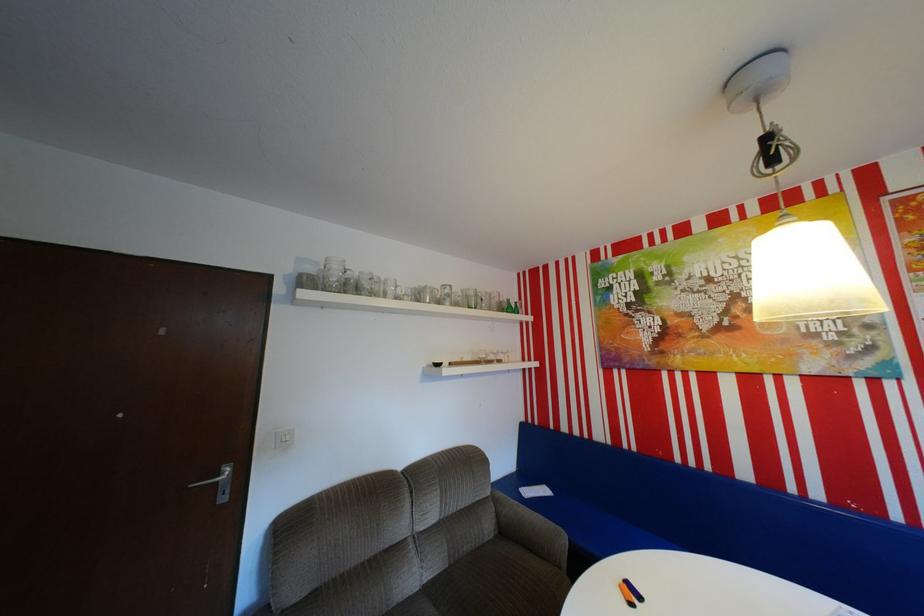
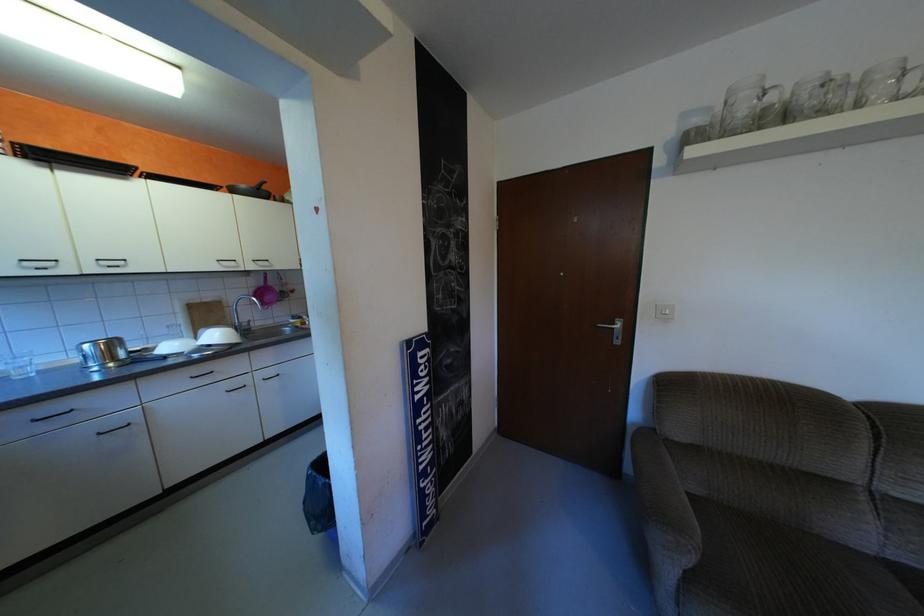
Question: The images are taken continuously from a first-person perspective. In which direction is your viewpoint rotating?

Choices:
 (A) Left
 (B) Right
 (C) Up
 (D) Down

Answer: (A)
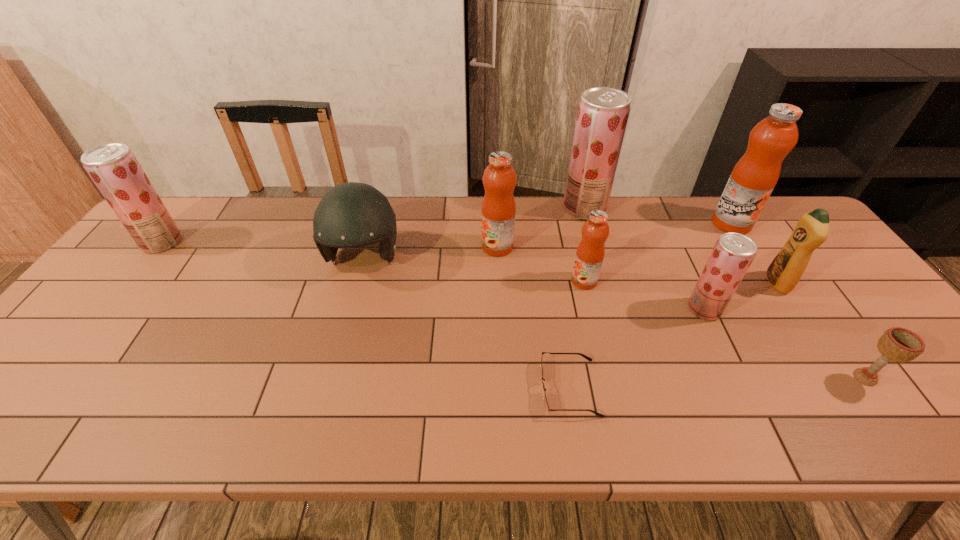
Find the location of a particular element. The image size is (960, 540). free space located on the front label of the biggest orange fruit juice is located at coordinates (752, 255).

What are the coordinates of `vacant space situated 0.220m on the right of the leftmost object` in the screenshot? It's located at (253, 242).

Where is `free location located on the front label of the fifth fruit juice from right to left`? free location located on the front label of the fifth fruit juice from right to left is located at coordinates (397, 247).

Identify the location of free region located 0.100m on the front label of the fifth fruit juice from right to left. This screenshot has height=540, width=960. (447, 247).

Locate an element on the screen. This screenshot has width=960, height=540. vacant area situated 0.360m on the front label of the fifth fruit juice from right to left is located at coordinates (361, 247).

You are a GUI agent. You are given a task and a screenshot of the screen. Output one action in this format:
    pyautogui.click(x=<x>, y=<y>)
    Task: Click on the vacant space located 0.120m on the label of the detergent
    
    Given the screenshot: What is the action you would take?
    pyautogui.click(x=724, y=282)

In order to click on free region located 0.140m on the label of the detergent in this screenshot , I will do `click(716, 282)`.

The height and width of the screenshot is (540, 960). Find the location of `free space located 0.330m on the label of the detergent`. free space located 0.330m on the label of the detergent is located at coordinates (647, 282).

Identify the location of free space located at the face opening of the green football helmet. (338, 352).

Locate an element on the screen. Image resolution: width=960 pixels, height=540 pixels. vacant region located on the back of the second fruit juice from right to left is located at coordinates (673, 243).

····················

Could you give the listing lines again, starting at the line containing "Answer: (A)" and ending at the line containing "What are the", with "free space" renamed to "empty space", everything else unchanged, and the pictures left out?

Answer: (A)
Find the location of a particular element. The image size is (960, 540). empty space located on the front label of the biggest orange fruit juice is located at coordinates (752, 255).

What are the coordinates of `vacant space situated 0.220m on the right of the leftmost object` in the screenshot? It's located at (253, 242).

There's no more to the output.